EXERCISE DESCRIPTION:
Find the line holding "green 1x1 cone" in the entries below. Give it again exactly, along with every line after it up to and including the line holding "black 2x3 slope [237,229,455,408]".

• • • • • • •

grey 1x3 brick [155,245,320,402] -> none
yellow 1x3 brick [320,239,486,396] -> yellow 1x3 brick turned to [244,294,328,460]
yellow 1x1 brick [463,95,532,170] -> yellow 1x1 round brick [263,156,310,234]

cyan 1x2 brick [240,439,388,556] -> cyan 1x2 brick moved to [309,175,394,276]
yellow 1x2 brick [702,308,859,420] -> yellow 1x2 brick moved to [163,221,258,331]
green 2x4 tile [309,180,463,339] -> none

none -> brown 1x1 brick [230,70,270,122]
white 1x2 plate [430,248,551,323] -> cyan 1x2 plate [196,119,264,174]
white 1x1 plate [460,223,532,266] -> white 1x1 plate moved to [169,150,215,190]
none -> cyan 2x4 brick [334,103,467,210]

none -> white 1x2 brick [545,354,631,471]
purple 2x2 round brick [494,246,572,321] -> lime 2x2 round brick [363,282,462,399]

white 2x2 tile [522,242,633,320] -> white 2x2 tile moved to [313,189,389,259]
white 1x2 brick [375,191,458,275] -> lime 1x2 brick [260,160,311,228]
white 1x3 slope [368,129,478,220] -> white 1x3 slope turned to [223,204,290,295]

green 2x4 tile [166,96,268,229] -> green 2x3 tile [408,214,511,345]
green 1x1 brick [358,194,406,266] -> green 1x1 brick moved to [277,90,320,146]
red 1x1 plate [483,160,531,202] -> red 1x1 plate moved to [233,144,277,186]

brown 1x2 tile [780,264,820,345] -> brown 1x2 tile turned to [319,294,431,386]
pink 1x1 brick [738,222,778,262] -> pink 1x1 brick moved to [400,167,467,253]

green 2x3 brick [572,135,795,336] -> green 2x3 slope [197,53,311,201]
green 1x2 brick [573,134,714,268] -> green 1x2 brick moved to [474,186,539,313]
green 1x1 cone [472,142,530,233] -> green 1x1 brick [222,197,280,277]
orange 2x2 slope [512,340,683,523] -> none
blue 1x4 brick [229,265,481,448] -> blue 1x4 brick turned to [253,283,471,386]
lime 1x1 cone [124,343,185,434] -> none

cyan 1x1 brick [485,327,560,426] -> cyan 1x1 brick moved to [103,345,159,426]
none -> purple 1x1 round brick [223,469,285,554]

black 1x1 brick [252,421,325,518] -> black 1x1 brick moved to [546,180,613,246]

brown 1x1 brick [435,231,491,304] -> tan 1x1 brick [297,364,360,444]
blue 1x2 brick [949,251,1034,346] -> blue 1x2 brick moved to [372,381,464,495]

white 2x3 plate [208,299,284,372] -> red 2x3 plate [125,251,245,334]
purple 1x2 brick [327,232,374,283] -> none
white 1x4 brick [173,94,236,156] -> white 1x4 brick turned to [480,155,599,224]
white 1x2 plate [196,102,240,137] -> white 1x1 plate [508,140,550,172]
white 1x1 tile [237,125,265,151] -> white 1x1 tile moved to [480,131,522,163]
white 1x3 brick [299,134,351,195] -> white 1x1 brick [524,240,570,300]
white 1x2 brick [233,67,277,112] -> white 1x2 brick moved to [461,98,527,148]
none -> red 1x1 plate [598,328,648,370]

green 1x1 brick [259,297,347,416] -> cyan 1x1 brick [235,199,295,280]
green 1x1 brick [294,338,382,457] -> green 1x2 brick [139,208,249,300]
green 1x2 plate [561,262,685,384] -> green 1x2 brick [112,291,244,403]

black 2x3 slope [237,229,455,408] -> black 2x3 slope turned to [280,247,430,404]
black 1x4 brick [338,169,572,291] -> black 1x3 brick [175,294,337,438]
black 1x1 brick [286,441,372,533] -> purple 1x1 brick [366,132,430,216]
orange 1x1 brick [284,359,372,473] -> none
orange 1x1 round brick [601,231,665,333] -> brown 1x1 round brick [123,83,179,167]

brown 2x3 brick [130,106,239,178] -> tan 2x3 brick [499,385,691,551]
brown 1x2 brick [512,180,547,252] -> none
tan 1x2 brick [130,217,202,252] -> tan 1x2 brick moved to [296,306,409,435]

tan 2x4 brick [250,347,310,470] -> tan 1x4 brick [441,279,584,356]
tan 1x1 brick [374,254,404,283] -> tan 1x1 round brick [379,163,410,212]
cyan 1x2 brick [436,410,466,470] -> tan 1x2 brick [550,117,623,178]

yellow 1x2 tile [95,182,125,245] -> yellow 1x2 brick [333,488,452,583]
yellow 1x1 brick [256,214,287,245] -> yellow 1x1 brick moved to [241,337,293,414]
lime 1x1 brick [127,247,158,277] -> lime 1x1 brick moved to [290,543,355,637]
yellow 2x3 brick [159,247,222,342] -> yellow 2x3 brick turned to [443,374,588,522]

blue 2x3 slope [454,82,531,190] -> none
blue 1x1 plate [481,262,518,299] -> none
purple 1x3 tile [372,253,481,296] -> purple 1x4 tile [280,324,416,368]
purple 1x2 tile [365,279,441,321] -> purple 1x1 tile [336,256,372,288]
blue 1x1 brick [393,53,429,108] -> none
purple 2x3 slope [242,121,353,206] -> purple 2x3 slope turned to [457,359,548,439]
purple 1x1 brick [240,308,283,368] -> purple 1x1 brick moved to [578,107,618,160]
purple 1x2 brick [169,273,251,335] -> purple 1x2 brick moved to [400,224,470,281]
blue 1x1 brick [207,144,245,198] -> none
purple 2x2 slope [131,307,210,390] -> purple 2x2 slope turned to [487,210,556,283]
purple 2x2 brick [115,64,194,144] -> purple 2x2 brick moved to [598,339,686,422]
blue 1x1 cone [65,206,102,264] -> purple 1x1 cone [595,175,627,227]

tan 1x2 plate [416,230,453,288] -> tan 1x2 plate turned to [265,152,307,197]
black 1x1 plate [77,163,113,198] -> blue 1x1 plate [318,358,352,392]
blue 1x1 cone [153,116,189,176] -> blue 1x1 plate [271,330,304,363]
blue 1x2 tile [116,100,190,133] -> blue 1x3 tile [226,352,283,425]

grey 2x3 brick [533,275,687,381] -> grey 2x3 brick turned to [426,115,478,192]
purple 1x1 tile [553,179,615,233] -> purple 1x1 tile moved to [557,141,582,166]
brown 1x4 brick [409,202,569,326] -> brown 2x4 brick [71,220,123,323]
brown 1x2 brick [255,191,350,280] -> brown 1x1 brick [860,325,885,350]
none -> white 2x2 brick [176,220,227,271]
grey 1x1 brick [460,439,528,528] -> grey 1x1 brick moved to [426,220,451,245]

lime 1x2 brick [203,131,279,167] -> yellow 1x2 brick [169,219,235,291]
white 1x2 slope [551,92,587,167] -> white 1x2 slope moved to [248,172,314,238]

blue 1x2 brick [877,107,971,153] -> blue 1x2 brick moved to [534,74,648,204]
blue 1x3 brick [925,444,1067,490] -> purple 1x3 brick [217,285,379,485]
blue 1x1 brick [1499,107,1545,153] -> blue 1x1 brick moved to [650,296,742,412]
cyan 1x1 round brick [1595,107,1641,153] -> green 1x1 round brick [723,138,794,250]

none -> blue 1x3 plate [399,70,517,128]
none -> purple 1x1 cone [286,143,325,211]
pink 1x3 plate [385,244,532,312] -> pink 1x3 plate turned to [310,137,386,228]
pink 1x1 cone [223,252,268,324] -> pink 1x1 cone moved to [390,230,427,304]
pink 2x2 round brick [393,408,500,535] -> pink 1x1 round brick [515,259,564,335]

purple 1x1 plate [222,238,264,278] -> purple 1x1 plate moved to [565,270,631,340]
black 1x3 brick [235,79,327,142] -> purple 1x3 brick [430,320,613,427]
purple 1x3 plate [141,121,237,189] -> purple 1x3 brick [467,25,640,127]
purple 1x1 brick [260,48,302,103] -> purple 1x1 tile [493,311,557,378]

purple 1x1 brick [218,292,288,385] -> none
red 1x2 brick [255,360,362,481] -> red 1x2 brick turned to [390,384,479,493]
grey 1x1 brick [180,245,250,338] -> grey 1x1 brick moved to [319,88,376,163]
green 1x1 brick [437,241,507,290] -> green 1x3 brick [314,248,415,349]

• • • • • • •

RESPONSE TO THIS EXERCISE:
green 1x1 cone [472,142,530,233] -> green 1x1 brick [222,197,280,277]
orange 2x2 slope [512,340,683,523] -> none
blue 1x4 brick [229,265,481,448] -> blue 1x4 brick turned to [253,283,471,386]
lime 1x1 cone [124,343,185,434] -> none

cyan 1x1 brick [485,327,560,426] -> cyan 1x1 brick moved to [103,345,159,426]
none -> purple 1x1 round brick [223,469,285,554]

black 1x1 brick [252,421,325,518] -> black 1x1 brick moved to [546,180,613,246]

brown 1x1 brick [435,231,491,304] -> tan 1x1 brick [297,364,360,444]
blue 1x2 brick [949,251,1034,346] -> blue 1x2 brick moved to [372,381,464,495]

white 2x3 plate [208,299,284,372] -> red 2x3 plate [125,251,245,334]
purple 1x2 brick [327,232,374,283] -> none
white 1x4 brick [173,94,236,156] -> white 1x4 brick turned to [480,155,599,224]
white 1x2 plate [196,102,240,137] -> white 1x1 plate [508,140,550,172]
white 1x1 tile [237,125,265,151] -> white 1x1 tile moved to [480,131,522,163]
white 1x3 brick [299,134,351,195] -> white 1x1 brick [524,240,570,300]
white 1x2 brick [233,67,277,112] -> white 1x2 brick moved to [461,98,527,148]
none -> red 1x1 plate [598,328,648,370]

green 1x1 brick [259,297,347,416] -> cyan 1x1 brick [235,199,295,280]
green 1x1 brick [294,338,382,457] -> green 1x2 brick [139,208,249,300]
green 1x2 plate [561,262,685,384] -> green 1x2 brick [112,291,244,403]

black 2x3 slope [237,229,455,408] -> black 2x3 slope turned to [280,247,430,404]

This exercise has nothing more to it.